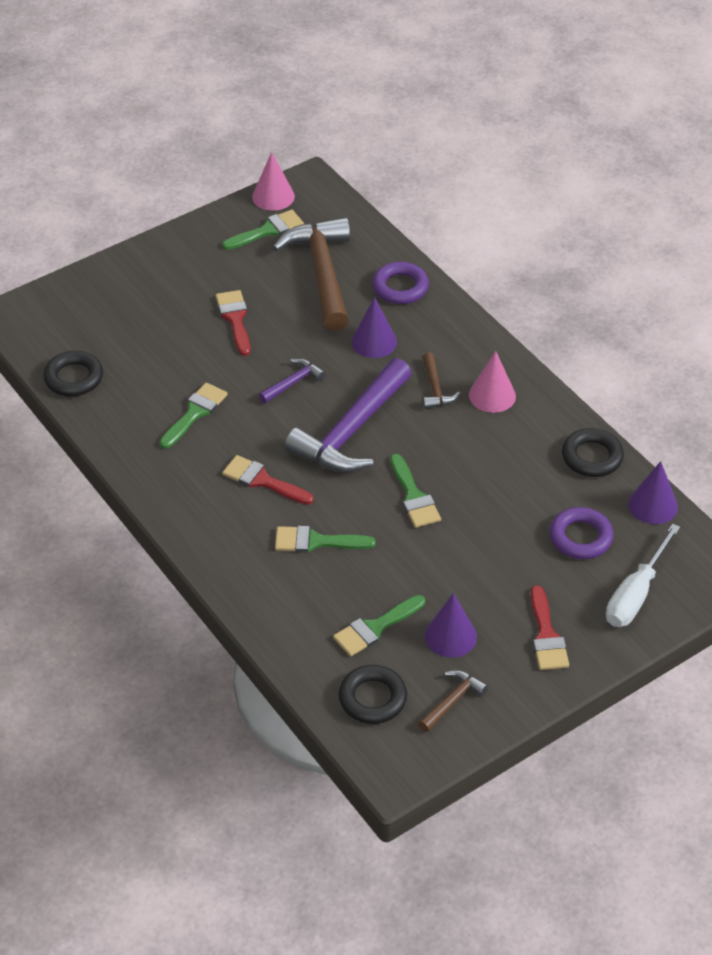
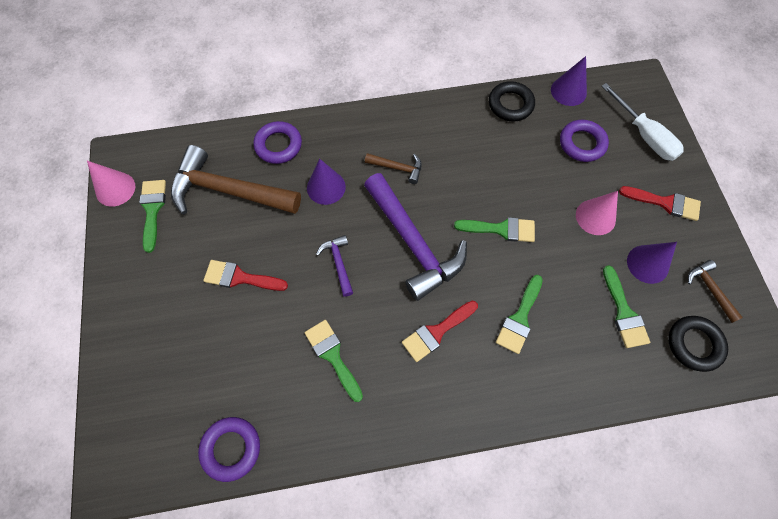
camera: 65 degrees left, 20 degrees up
(74, 378) = (231, 448): black ring -> purple ring
(492, 395) = (423, 136): pink cone -> pink cone (595, 217)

■ **DIRECTIONS**: Leaving out only the pictures, return the material above unchanged.

■ **EXERCISE ANSWER**:
camera: 65 degrees left, 20 degrees up
(74, 378) = (231, 448): black ring -> purple ring
(492, 395) = (423, 136): pink cone -> pink cone (595, 217)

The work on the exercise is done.